EXERCISE GOAL: Every line containing the word "plate" is to be copied from the data below.

TASK DATA:
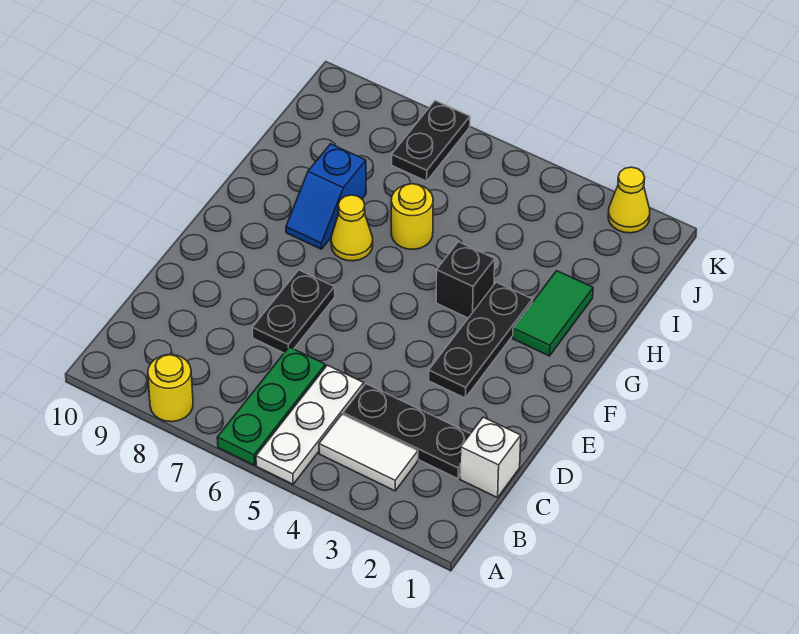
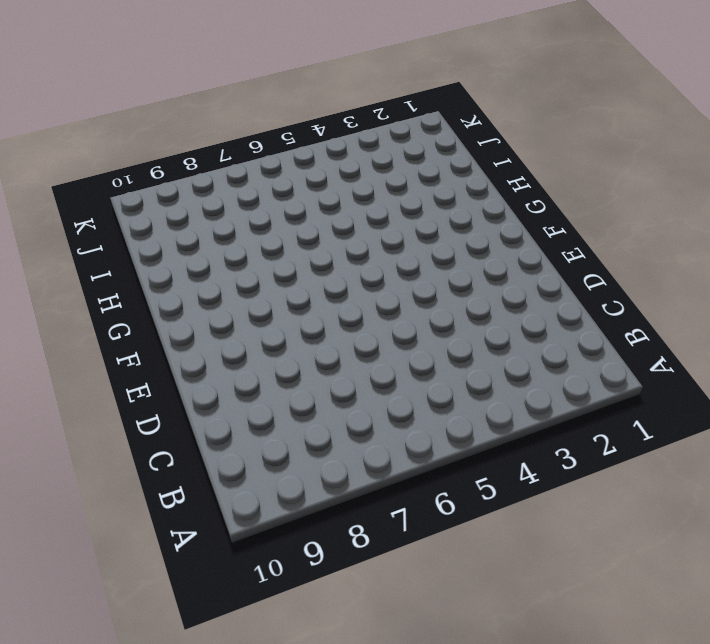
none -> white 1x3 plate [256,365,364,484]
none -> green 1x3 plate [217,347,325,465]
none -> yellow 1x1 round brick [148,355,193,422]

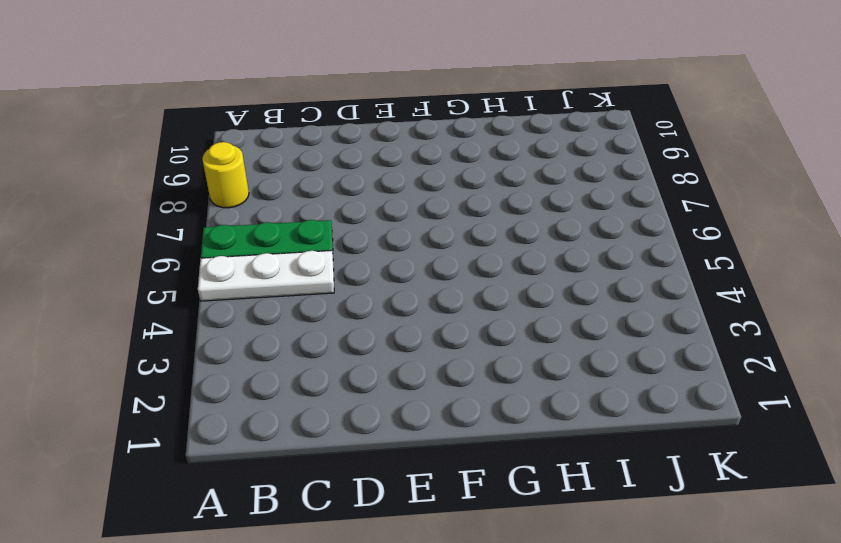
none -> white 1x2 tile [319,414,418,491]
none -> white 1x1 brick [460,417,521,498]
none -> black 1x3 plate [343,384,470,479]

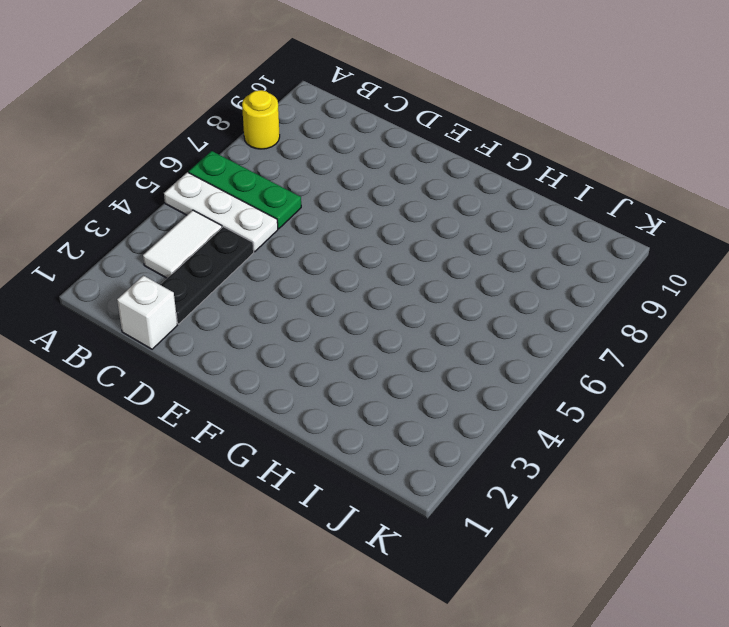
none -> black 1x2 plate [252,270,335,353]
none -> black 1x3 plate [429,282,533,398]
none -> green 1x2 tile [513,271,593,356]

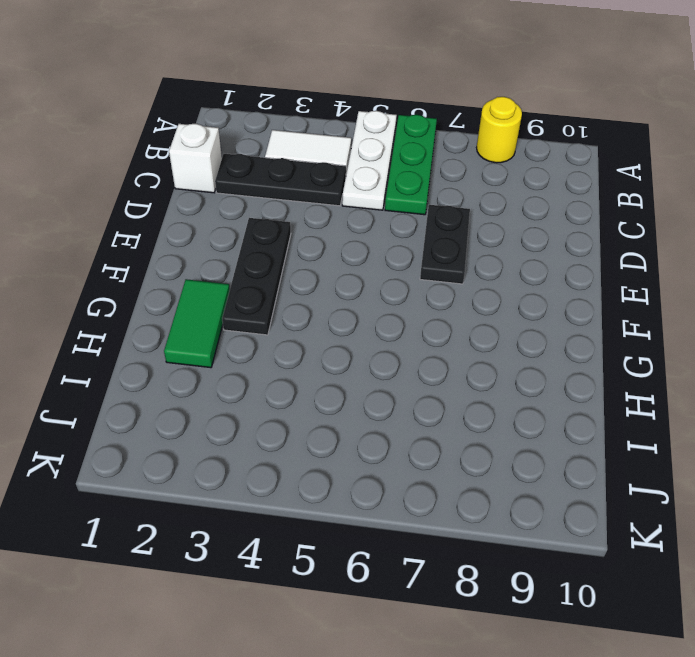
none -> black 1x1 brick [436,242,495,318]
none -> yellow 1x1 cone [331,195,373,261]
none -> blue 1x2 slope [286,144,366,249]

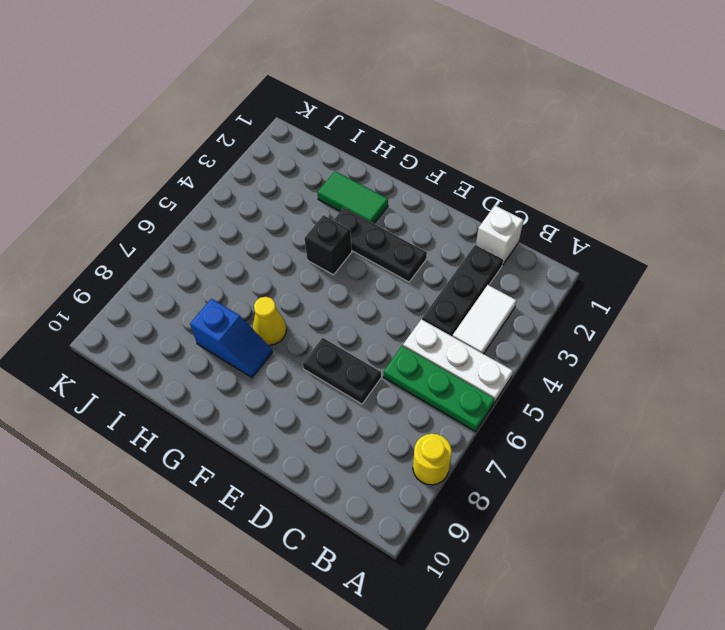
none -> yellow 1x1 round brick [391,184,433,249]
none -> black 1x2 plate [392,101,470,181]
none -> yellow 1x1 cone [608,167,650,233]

---

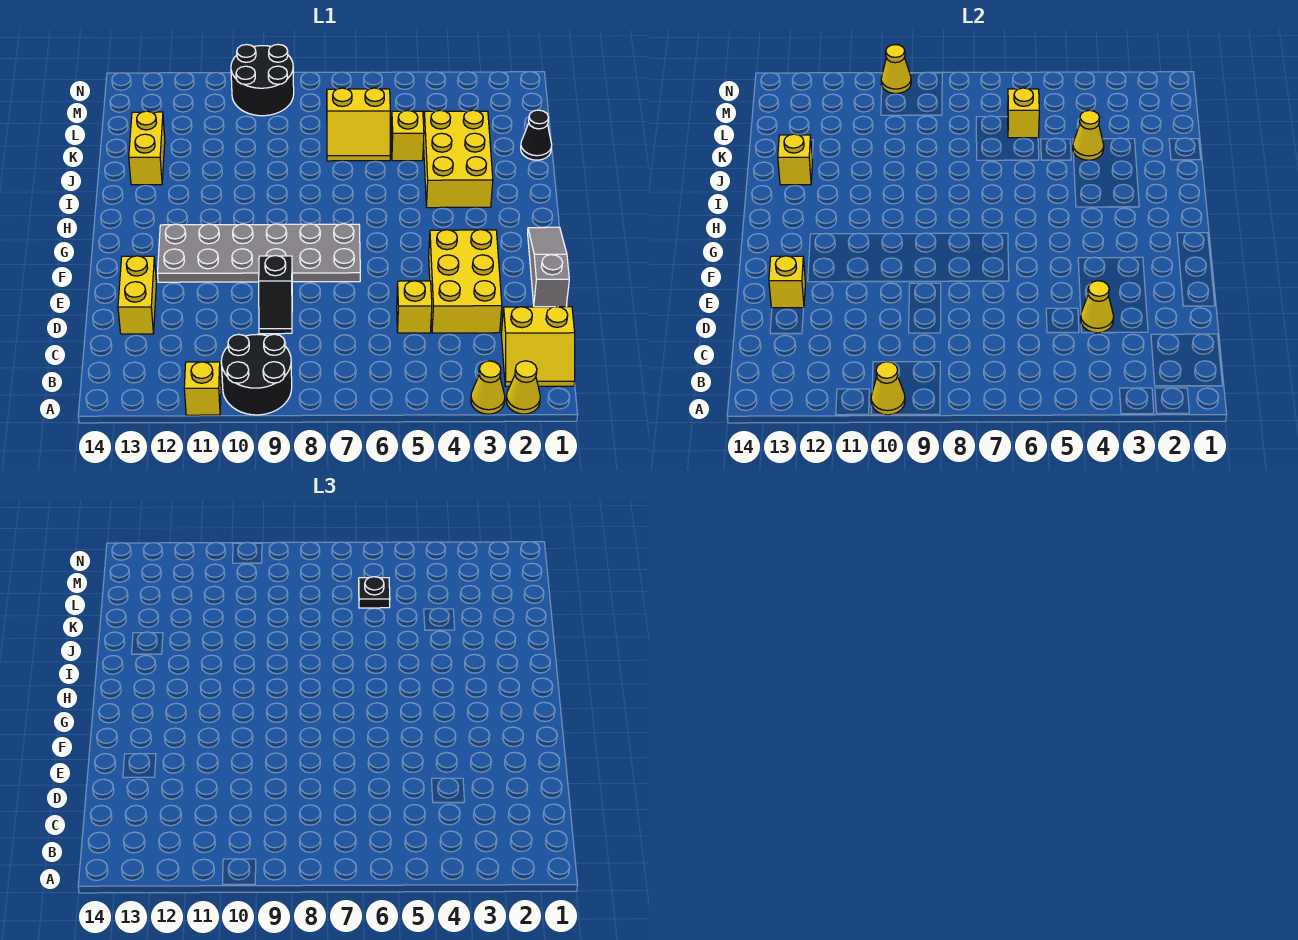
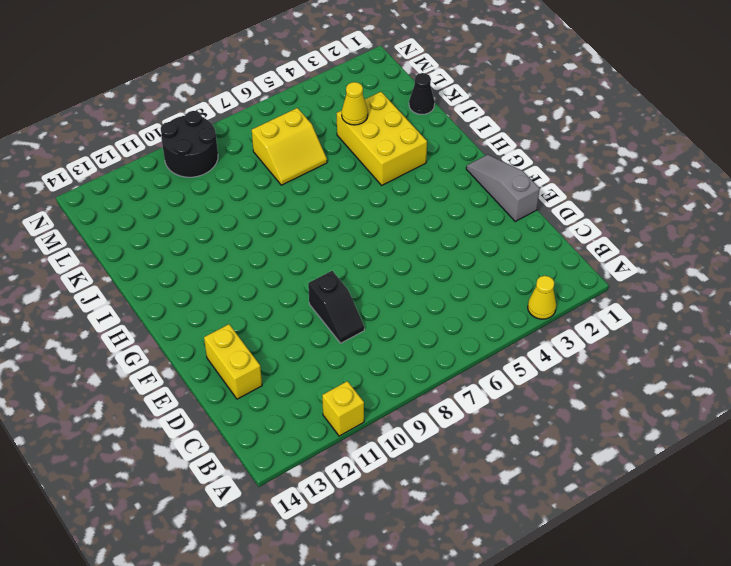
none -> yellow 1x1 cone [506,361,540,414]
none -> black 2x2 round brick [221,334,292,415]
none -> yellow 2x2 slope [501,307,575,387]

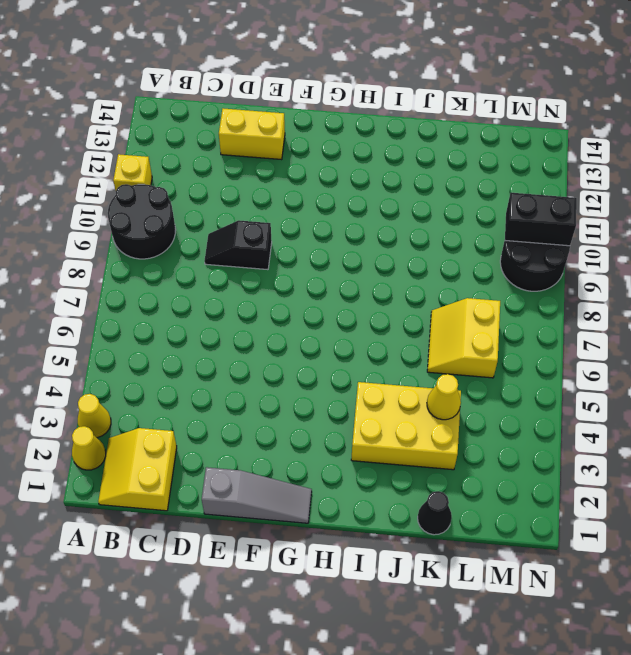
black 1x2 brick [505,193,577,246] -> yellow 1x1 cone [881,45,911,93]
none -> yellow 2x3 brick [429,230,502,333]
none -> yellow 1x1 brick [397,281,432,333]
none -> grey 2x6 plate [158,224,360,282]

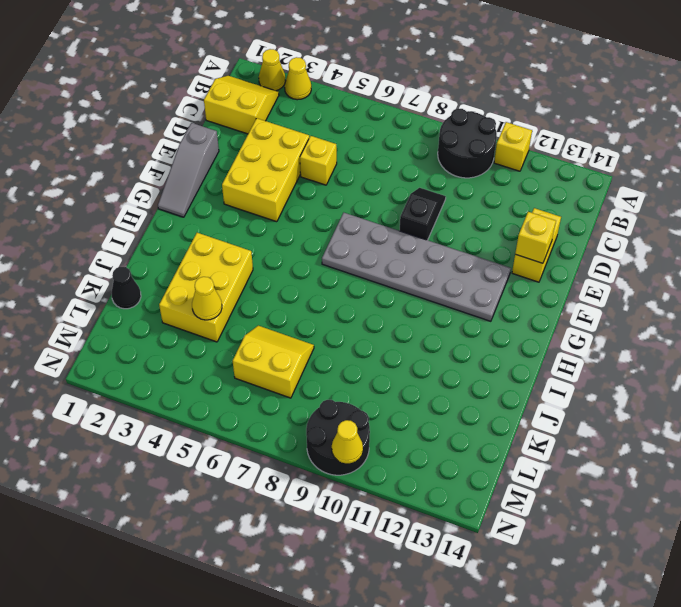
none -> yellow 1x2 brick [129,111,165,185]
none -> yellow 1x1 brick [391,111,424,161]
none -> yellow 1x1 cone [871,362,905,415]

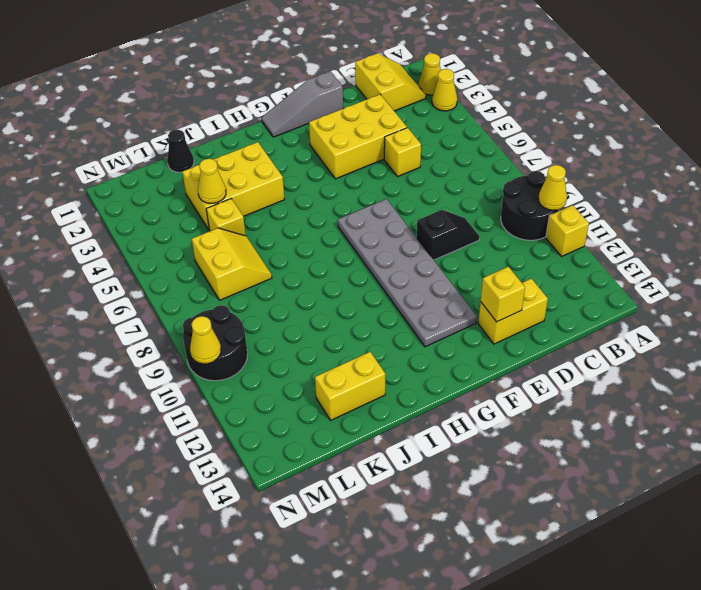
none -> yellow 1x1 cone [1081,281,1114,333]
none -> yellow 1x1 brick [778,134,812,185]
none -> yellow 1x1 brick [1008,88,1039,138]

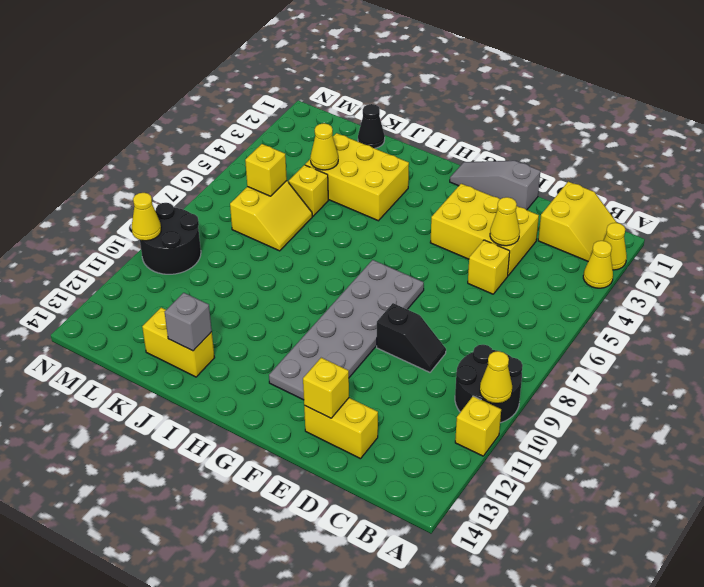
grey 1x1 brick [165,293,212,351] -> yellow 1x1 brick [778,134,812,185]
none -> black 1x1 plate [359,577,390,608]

WRITTEN RESPONSE:
none -> white 1x3 plate [256,365,364,484]
none -> green 1x3 plate [217,347,325,465]
none -> black 1x3 plate [343,384,470,479]
none -> black 1x2 plate [252,270,335,353]
none -> black 1x3 plate [429,282,533,398]
none -> black 1x2 plate [392,101,470,181]
none -> grey 2x6 plate [158,224,360,282]
none -> black 1x1 plate [359,577,390,608]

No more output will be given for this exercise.